» **TASK**:
Pick out the lines below with "black" and list them.

» **INFORMATION SHOWN**:
□ □ □ □ □ □ □
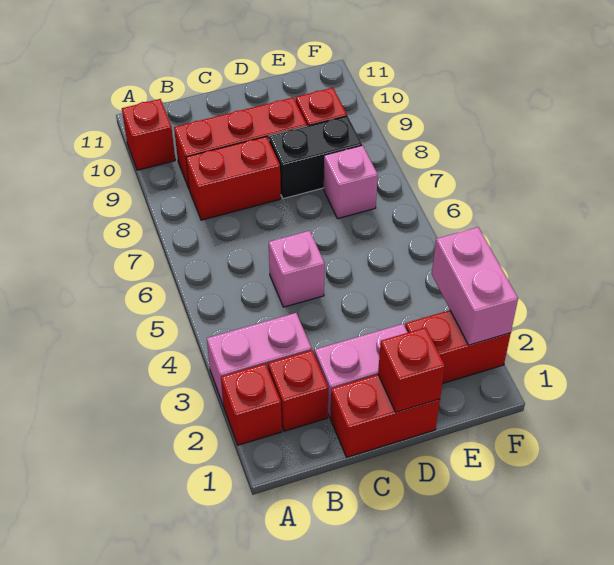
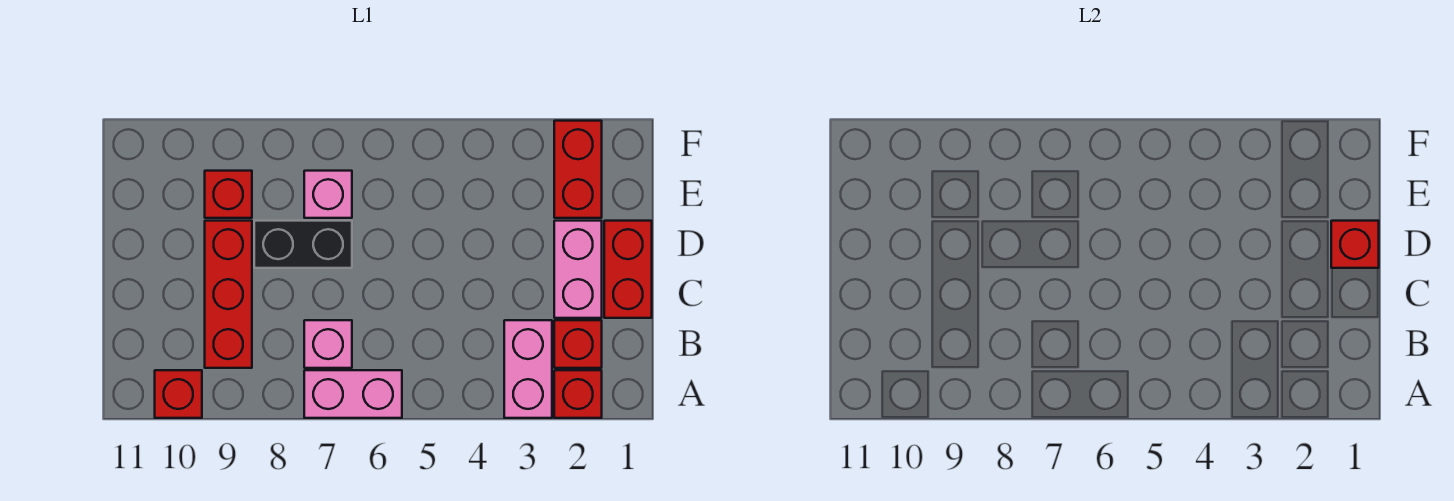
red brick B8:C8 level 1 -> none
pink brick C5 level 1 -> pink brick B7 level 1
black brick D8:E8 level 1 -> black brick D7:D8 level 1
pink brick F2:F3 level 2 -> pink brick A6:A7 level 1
□ □ □ □ □ □ □
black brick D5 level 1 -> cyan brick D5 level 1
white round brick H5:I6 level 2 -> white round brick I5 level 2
□ □ □ □ □ □ □
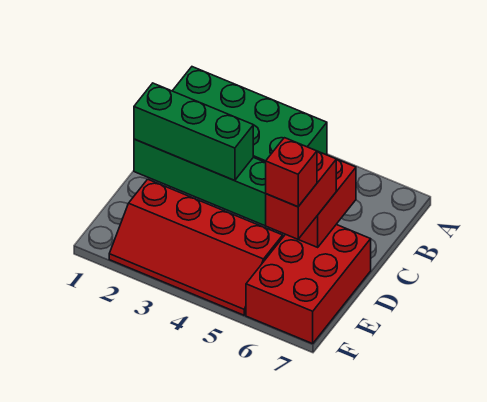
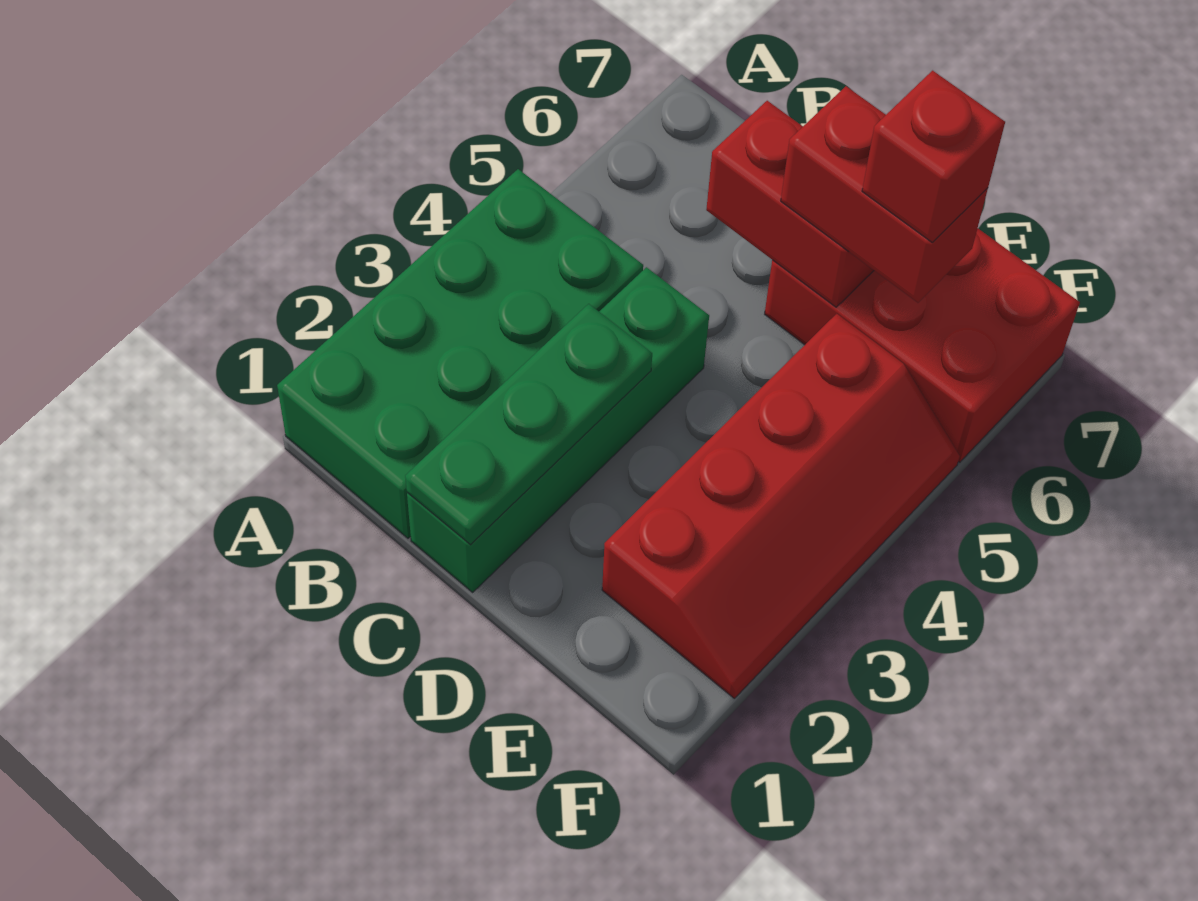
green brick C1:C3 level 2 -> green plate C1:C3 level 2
□ □ □ □ □ □ □
» **OUTPUT**:
black brick D8:E8 level 1 -> black brick D7:D8 level 1
black brick D5 level 1 -> cyan brick D5 level 1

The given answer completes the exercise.